== THE TASK ==
Those lines of the records that contain "none" are to be located and copied.

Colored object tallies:
-.-.-
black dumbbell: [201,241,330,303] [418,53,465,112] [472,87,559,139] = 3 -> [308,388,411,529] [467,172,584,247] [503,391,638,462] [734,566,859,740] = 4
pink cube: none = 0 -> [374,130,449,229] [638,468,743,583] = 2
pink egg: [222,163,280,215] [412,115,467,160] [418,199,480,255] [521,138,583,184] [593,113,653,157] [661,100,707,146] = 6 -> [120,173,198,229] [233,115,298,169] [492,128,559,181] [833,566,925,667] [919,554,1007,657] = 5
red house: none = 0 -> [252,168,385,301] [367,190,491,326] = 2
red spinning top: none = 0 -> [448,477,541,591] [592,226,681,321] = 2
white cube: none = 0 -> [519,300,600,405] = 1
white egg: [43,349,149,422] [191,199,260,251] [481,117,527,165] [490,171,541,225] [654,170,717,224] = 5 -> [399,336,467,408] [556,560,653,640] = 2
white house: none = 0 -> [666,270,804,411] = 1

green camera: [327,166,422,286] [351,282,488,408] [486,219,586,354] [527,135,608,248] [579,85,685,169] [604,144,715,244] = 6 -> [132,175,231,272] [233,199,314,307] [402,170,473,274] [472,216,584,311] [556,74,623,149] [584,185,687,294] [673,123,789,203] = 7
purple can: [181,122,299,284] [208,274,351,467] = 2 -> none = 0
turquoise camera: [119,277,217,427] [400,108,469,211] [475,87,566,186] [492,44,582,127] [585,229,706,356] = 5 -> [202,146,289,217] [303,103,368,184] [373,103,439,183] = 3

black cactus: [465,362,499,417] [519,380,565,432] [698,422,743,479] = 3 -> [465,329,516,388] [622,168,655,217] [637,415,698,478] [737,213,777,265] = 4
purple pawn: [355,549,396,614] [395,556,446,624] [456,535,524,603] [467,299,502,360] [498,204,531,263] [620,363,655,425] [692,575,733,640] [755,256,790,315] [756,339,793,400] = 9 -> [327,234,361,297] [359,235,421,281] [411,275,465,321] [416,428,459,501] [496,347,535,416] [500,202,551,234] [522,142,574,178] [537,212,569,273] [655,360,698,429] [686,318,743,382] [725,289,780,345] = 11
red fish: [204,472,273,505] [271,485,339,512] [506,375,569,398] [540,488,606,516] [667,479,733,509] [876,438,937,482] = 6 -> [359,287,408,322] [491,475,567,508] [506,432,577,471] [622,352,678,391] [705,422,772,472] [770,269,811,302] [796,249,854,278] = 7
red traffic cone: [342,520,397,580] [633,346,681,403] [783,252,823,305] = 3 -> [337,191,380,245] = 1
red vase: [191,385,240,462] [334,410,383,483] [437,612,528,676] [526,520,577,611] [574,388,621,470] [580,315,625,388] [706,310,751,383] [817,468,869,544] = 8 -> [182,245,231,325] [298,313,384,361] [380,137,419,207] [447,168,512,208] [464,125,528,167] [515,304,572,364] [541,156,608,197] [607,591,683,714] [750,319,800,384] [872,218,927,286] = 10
-.-.-
== RESULT BELOW ==
pink cube: none = 0 -> [374,130,449,229] [638,468,743,583] = 2
red house: none = 0 -> [252,168,385,301] [367,190,491,326] = 2
red spinning top: none = 0 -> [448,477,541,591] [592,226,681,321] = 2
white cube: none = 0 -> [519,300,600,405] = 1
white house: none = 0 -> [666,270,804,411] = 1
purple can: [181,122,299,284] [208,274,351,467] = 2 -> none = 0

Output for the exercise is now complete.